--- Records for the exercise Enclosed Below ---

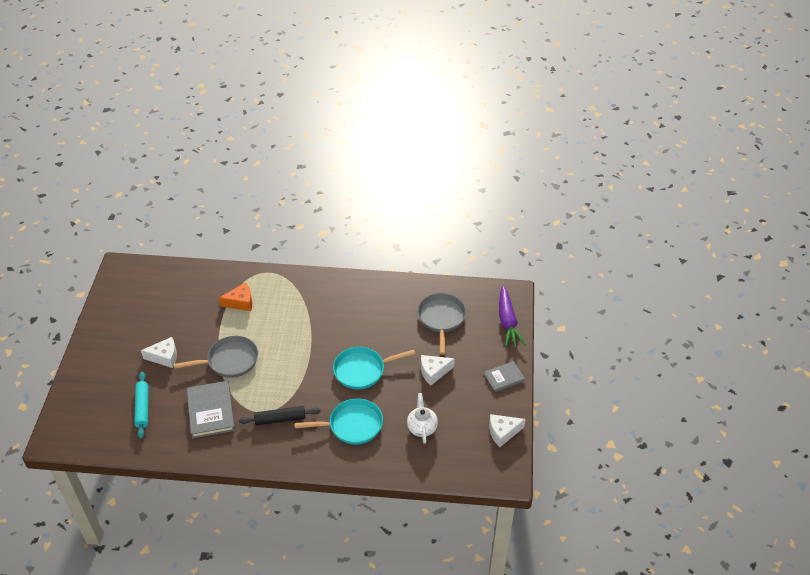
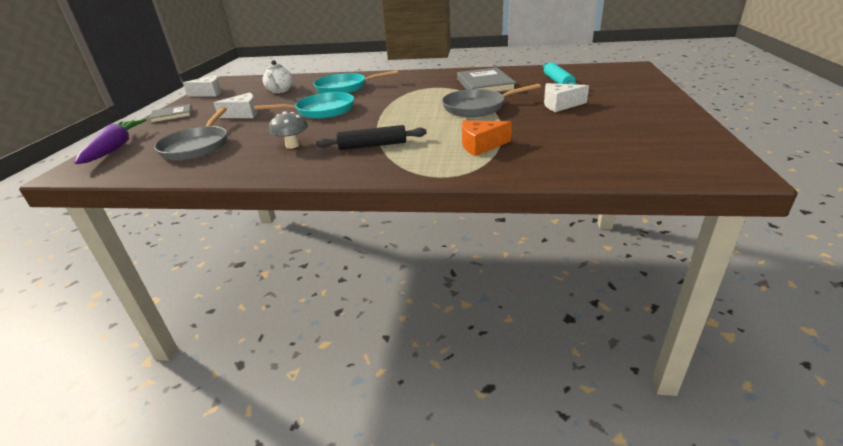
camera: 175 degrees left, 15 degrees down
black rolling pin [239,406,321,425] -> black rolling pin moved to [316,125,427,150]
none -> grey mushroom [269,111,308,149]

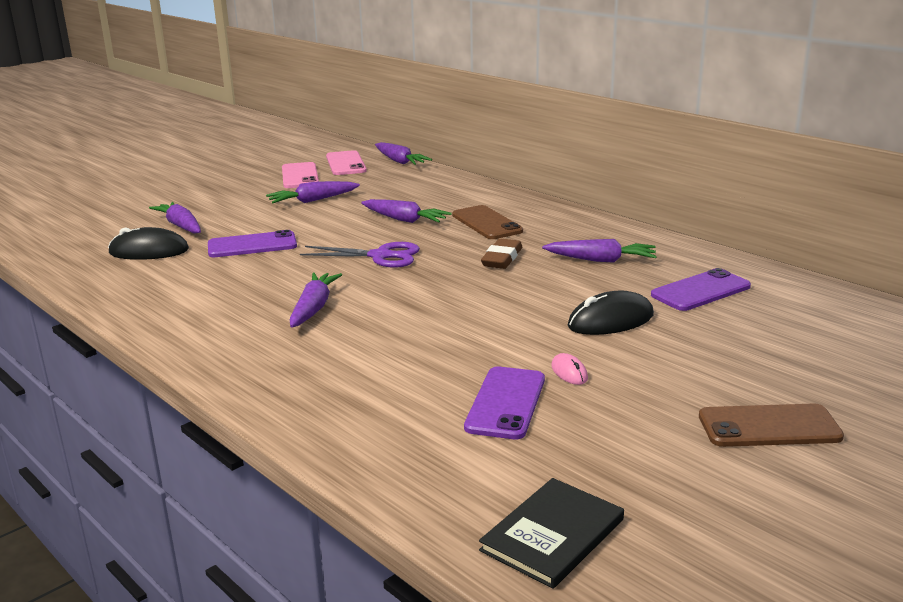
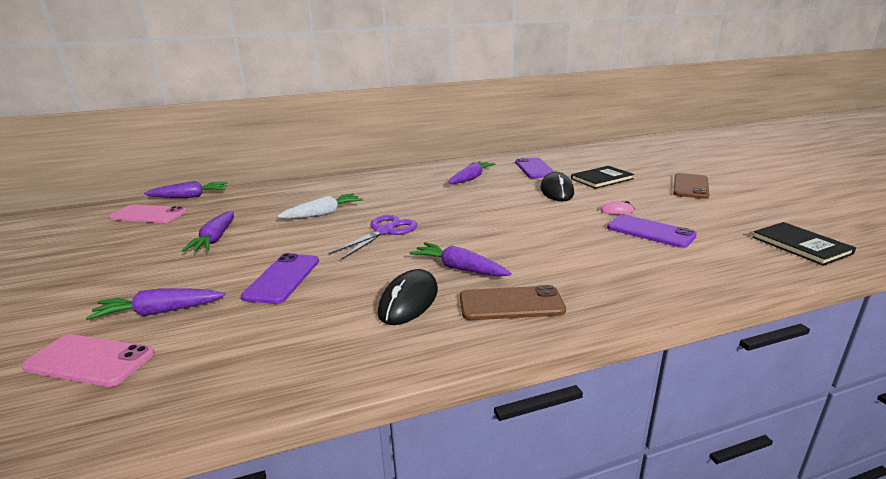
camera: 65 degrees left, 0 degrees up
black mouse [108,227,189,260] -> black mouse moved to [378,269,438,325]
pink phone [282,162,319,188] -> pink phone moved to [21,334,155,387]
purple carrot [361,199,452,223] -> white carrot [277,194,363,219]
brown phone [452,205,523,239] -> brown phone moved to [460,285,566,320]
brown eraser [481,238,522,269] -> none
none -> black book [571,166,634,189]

--- End of Enclosed Records for the exercise ---

- [What to work on]:
From the line containing "brown phone [452,205,523,239]" through the last line of the entries above, print every line exactly, including both ends, and nothing else.

- [Result]:
brown phone [452,205,523,239] -> brown phone moved to [460,285,566,320]
brown eraser [481,238,522,269] -> none
none -> black book [571,166,634,189]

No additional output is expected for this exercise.